* start RECORDS SUPPLIED *

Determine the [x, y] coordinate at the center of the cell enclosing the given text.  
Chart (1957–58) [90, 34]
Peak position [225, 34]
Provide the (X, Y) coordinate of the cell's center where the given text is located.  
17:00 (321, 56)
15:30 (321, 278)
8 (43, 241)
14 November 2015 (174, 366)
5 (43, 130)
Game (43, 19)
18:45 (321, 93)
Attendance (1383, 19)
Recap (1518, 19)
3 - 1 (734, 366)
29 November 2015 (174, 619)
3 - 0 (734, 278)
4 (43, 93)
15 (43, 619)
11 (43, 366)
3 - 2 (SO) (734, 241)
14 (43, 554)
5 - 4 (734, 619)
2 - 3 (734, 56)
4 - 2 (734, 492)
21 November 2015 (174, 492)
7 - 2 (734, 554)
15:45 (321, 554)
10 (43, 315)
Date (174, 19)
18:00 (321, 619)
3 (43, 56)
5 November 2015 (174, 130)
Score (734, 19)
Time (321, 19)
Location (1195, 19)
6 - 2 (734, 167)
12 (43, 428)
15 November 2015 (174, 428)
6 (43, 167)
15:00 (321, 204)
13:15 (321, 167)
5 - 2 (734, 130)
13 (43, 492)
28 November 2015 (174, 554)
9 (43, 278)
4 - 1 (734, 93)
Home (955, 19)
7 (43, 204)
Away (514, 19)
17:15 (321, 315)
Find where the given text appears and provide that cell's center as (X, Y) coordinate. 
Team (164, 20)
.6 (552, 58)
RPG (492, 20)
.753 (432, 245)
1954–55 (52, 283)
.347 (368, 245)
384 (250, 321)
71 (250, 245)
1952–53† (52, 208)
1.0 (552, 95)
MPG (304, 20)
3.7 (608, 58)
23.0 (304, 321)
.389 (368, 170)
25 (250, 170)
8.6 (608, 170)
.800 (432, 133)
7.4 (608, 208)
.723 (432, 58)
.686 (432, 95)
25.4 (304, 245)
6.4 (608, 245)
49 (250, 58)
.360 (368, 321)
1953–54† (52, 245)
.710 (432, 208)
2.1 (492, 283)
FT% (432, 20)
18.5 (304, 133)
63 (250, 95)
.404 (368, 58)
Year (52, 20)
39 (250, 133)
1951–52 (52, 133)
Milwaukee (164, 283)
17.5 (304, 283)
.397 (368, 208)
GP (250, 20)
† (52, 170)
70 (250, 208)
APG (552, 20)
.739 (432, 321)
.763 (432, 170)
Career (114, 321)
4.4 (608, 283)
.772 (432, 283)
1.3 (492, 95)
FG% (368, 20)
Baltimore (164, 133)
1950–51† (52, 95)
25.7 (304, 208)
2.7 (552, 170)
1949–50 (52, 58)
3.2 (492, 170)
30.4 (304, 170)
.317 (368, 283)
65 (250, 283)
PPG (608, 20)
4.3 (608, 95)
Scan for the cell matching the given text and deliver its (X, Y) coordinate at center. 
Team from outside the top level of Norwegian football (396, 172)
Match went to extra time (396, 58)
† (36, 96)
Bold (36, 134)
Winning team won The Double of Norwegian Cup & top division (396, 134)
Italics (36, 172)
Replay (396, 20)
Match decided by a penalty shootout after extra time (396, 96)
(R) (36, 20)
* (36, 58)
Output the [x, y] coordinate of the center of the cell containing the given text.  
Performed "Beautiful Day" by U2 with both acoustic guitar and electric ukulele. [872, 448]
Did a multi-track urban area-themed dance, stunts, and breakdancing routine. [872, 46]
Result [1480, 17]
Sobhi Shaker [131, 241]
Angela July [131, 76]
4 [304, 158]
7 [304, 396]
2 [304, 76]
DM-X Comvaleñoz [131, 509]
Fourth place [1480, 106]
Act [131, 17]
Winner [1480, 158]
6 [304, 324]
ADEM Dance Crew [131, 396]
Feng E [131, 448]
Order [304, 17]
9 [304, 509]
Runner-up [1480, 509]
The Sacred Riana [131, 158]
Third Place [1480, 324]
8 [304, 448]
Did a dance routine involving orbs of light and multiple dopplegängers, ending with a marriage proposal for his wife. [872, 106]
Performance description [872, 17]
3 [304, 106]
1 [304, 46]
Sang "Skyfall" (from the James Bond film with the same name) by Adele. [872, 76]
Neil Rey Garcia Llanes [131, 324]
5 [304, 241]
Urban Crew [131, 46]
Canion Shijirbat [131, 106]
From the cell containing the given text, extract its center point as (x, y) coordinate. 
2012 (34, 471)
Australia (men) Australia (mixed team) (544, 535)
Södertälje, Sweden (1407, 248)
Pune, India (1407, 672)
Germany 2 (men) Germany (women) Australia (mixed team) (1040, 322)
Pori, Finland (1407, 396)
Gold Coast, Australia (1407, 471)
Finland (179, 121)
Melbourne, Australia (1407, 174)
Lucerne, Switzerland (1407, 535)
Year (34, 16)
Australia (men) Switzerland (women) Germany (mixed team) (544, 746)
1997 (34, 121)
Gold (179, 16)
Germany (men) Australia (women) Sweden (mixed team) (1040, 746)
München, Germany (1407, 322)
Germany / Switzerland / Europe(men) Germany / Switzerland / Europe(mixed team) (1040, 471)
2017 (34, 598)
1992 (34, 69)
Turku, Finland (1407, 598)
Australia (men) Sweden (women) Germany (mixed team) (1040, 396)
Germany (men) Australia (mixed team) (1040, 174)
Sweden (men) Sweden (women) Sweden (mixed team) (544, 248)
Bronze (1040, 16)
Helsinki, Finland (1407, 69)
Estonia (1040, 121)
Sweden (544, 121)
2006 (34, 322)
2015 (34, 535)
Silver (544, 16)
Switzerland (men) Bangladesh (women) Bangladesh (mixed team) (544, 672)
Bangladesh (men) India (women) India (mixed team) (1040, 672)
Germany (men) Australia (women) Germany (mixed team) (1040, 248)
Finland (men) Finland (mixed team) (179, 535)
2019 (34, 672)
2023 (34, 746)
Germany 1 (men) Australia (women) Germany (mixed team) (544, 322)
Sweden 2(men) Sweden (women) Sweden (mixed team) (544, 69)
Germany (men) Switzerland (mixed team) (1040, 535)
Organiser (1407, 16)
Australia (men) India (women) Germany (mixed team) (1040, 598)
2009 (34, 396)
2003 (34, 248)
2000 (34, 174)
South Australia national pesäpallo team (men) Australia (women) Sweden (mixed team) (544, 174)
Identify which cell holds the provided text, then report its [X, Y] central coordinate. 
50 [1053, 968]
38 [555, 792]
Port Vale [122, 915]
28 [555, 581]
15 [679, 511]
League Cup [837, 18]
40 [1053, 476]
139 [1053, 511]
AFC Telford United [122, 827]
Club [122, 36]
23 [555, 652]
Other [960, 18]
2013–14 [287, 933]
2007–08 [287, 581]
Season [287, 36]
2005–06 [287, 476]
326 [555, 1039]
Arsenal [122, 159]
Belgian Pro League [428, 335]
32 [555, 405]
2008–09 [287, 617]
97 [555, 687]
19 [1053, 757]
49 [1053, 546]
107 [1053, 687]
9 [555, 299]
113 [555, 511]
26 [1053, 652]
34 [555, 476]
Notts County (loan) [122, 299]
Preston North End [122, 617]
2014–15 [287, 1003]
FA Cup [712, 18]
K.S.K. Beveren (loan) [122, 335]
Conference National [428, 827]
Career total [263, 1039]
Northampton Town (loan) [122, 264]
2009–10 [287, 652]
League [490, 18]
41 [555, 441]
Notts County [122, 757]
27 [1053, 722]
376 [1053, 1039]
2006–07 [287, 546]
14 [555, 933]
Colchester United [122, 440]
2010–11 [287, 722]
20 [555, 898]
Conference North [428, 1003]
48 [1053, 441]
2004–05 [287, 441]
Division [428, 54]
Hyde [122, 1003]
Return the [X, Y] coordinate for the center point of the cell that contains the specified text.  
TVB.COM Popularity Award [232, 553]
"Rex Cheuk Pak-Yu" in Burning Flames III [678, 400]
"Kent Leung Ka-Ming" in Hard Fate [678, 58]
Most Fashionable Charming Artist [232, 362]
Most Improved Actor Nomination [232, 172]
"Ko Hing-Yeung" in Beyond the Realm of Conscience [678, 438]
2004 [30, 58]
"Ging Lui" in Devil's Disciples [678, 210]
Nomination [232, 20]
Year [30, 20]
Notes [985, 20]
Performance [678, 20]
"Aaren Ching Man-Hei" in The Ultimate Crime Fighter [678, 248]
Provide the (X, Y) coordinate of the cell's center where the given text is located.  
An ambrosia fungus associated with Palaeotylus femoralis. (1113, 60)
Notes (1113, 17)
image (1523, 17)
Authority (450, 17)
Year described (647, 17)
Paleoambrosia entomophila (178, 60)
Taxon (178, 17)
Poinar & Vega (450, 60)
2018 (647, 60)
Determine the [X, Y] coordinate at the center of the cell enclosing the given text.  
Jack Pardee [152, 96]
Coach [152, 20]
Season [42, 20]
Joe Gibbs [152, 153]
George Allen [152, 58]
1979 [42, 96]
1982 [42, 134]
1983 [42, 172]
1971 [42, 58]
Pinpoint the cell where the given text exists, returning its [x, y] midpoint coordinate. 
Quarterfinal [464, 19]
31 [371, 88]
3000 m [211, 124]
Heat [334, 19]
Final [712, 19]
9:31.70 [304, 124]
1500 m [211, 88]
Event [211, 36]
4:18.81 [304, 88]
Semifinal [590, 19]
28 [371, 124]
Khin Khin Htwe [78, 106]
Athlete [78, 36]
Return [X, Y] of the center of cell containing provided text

* end RECORDS SUPPLIED *

### WHAT IS NEEDED:
Rewrite the entries from the start through the line containing "17:15 (321, 315)", swapping "November" for "December" and leaving everything else unchanged.

### THE OUTPUT:
Determine the [x, y] coordinate at the center of the cell enclosing the given text.  
Chart (1957–58) [90, 34]
Peak position [225, 34]
Provide the (X, Y) coordinate of the cell's center where the given text is located.  
17:00 (321, 56)
15:30 (321, 278)
8 (43, 241)
14 December 2015 (174, 366)
5 (43, 130)
Game (43, 19)
18:45 (321, 93)
Attendance (1383, 19)
Recap (1518, 19)
3 - 1 (734, 366)
29 December 2015 (174, 619)
3 - 0 (734, 278)
4 (43, 93)
15 (43, 619)
11 (43, 366)
3 - 2 (SO) (734, 241)
14 (43, 554)
5 - 4 (734, 619)
2 - 3 (734, 56)
4 - 2 (734, 492)
21 December 2015 (174, 492)
7 - 2 (734, 554)
15:45 (321, 554)
10 (43, 315)
Date (174, 19)
18:00 (321, 619)
3 (43, 56)
5 December 2015 (174, 130)
Score (734, 19)
Time (321, 19)
Location (1195, 19)
6 - 2 (734, 167)
12 (43, 428)
15 December 2015 (174, 428)
6 (43, 167)
15:00 (321, 204)
13:15 (321, 167)
5 - 2 (734, 130)
13 (43, 492)
28 December 2015 (174, 554)
9 (43, 278)
4 - 1 (734, 93)
Home (955, 19)
7 (43, 204)
Away (514, 19)
17:15 (321, 315)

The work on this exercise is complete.